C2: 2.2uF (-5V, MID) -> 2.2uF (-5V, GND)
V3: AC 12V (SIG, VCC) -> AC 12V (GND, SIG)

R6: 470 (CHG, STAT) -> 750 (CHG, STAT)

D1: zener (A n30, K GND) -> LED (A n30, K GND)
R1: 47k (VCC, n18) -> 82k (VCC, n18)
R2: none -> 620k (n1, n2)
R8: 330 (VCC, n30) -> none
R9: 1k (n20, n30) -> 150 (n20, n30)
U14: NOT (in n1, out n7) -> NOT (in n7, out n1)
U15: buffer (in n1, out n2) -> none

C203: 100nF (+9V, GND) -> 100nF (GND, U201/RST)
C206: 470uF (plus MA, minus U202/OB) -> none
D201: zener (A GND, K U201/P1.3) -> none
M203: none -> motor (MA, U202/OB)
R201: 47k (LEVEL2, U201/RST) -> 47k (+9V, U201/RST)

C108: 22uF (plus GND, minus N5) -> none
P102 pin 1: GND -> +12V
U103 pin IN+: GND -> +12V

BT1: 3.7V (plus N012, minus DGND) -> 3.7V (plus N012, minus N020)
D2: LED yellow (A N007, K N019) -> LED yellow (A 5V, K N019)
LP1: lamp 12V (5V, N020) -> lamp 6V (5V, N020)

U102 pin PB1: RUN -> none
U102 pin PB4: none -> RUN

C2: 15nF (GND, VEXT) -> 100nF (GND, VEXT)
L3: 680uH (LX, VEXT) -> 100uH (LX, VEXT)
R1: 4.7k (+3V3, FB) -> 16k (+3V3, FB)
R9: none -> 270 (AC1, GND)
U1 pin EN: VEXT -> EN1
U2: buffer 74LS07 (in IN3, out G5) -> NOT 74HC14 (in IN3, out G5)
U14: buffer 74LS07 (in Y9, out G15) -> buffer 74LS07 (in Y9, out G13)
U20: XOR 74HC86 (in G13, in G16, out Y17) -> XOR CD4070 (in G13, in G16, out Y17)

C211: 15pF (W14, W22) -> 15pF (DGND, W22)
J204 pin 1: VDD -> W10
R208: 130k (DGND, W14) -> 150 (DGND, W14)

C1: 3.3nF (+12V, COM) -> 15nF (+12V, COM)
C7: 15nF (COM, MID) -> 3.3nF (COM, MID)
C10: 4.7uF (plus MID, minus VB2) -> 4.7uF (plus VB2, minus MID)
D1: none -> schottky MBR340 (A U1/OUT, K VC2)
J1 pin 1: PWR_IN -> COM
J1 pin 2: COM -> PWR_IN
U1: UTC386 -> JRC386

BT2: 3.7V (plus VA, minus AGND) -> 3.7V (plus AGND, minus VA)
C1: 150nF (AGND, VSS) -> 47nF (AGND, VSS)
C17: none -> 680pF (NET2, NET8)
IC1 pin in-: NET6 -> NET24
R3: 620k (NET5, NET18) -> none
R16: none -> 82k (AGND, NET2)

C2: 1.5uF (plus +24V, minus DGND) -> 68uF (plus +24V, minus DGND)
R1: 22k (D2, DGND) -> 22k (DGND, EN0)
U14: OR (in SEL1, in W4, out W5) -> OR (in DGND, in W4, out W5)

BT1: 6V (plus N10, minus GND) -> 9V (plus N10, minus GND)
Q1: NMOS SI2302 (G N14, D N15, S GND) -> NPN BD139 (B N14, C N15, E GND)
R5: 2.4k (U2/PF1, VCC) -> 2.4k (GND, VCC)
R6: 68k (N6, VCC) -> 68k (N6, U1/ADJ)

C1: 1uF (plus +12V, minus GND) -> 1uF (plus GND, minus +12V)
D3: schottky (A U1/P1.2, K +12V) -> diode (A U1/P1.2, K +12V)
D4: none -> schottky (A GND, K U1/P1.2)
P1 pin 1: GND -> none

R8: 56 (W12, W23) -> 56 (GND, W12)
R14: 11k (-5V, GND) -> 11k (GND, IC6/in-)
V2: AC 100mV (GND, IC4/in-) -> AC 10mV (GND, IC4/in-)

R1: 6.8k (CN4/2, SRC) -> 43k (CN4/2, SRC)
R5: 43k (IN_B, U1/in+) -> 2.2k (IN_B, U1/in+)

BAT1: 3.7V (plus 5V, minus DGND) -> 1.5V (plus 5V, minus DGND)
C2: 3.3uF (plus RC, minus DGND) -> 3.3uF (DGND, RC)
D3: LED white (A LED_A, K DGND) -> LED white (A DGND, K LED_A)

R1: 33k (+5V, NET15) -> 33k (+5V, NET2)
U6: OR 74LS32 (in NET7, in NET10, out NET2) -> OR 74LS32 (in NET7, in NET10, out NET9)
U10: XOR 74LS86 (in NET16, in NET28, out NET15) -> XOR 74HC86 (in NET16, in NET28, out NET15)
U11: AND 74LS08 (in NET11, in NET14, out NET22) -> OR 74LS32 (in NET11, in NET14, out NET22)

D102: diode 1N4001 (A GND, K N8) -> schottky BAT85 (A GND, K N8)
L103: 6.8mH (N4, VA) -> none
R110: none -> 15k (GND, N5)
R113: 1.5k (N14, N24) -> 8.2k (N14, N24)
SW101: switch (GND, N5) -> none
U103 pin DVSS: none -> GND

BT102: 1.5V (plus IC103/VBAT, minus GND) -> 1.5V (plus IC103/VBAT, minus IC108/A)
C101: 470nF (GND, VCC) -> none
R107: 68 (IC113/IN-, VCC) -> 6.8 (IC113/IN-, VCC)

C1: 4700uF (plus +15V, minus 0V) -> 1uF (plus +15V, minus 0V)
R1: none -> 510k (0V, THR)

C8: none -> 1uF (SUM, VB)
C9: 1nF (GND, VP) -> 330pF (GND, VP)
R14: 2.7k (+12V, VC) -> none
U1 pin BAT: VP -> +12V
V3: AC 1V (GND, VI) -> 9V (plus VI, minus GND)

******************************

- **Work to be completed**: Extract each line holding the word "schottky" from the records.

- **Written reply**:
D1: none -> schottky MBR340 (A U1/OUT, K VC2)
D3: schottky (A U1/P1.2, K +12V) -> diode (A U1/P1.2, K +12V)
D4: none -> schottky (A GND, K U1/P1.2)
D102: diode 1N4001 (A GND, K N8) -> schottky BAT85 (A GND, K N8)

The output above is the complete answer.